▶ _Exercise requirements_
Leave out all pictures while repeating the records exactly and completely.

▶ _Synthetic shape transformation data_
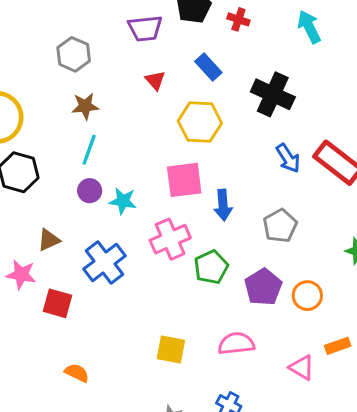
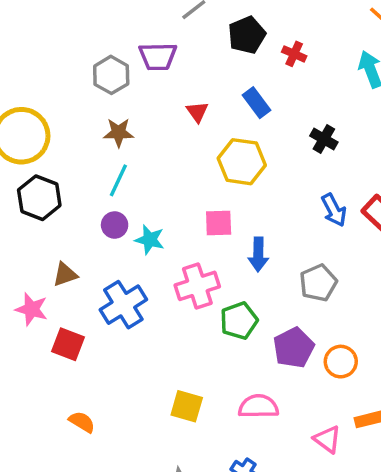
purple trapezoid: (145, 28) -> (158, 56), moved
black cross: (273, 94) -> (324, 139), size x0.6
pink square: (184, 180) -> (219, 223), size x0.7

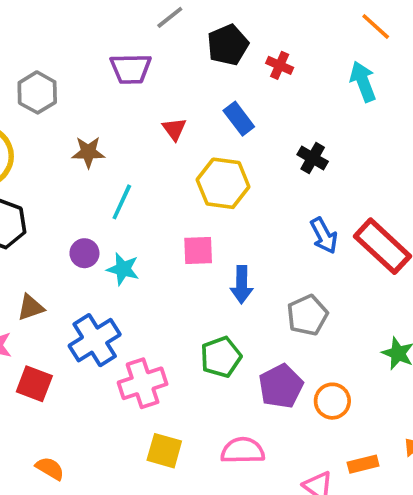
gray hexagon: (111, 75) -> (37, 92), moved
cyan line: (118, 180) -> (122, 202), moved
pink cross: (197, 286) -> (143, 383), moved

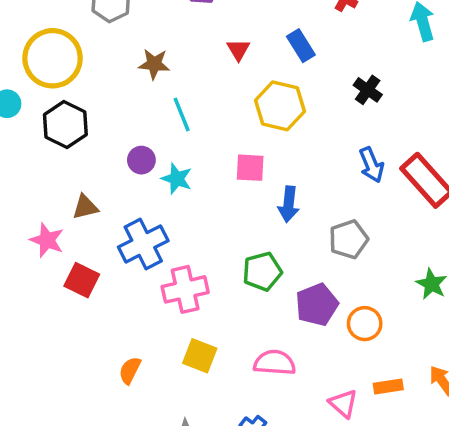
cyan line: (122, 202) -> (182, 115), turned -52
orange semicircle: (50, 468) -> (130, 370), moved, turned -100

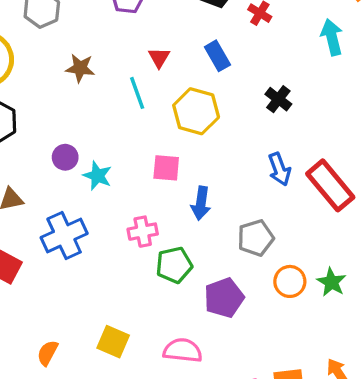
cyan line: (182, 115) -> (137, 93), moved
pink cross: (185, 289) -> (143, 232), moved, size x0.7
orange circle: (365, 324) -> (290, 281), moved

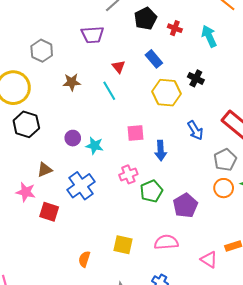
cyan arrow: (332, 37) -> (209, 36), moved
yellow hexagon: (196, 111) -> (167, 93), moved
blue arrow: (279, 169) -> (195, 130), moved
gray pentagon: (256, 238) -> (225, 160), moved

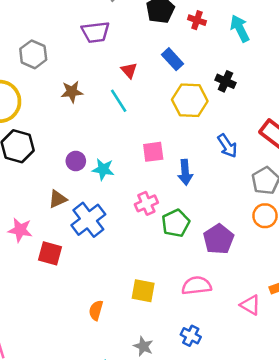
brown triangle: (45, 170) -> (58, 199), moved

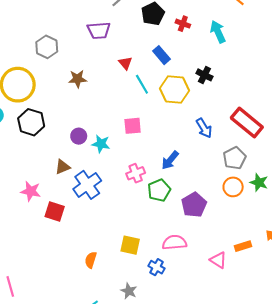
cyan line: (119, 101) -> (142, 84), moved
pink square: (153, 152) -> (133, 126), moved
blue arrow: (185, 172) -> (170, 160), moved, turned 42
blue cross: (191, 336) -> (156, 267), moved

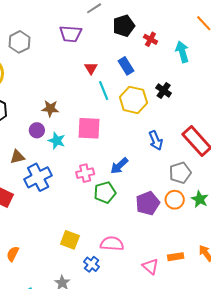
brown star: (78, 79) -> (50, 109), moved
pink square: (133, 126) -> (89, 128), size x1.4
purple pentagon: (194, 205) -> (148, 203), moved
orange semicircle: (91, 260) -> (13, 254), moved

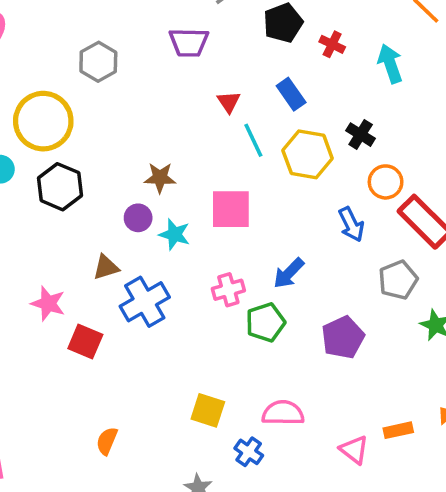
orange circle: (175, 200) -> (386, 182), moved

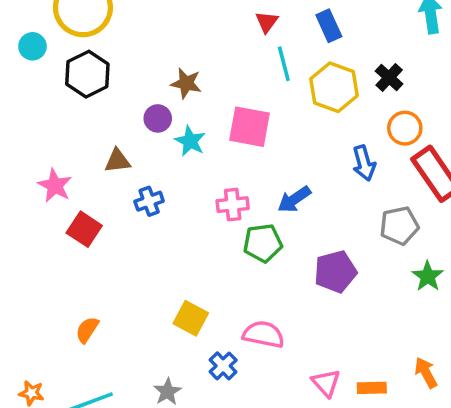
blue cross: (145, 302) -> (149, 201), size x0.6
orange rectangle: (398, 430) -> (372, 388), moved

▶ _Your response_
purple trapezoid: (145, 28) -> (158, 56), moved
black cross: (273, 94) -> (324, 139), size x0.6
pink square: (184, 180) -> (219, 223), size x0.7

gray hexagon: (111, 75) -> (37, 92), moved
cyan line: (118, 180) -> (122, 202), moved
pink cross: (197, 286) -> (143, 383), moved

cyan line: (122, 202) -> (182, 115), turned -52
orange semicircle: (50, 468) -> (130, 370), moved, turned -100

cyan line: (182, 115) -> (137, 93), moved
pink cross: (185, 289) -> (143, 232), moved, size x0.7
orange circle: (365, 324) -> (290, 281), moved

cyan arrow: (332, 37) -> (209, 36), moved
yellow hexagon: (196, 111) -> (167, 93), moved
blue arrow: (279, 169) -> (195, 130), moved
gray pentagon: (256, 238) -> (225, 160), moved

brown triangle: (45, 170) -> (58, 199), moved

cyan line: (119, 101) -> (142, 84), moved
pink square: (153, 152) -> (133, 126), moved
blue arrow: (185, 172) -> (170, 160), moved, turned 42
blue cross: (191, 336) -> (156, 267), moved

brown star: (78, 79) -> (50, 109), moved
pink square: (133, 126) -> (89, 128), size x1.4
purple pentagon: (194, 205) -> (148, 203), moved
orange semicircle: (91, 260) -> (13, 254), moved

orange circle: (175, 200) -> (386, 182), moved

blue cross: (145, 302) -> (149, 201), size x0.6
orange rectangle: (398, 430) -> (372, 388), moved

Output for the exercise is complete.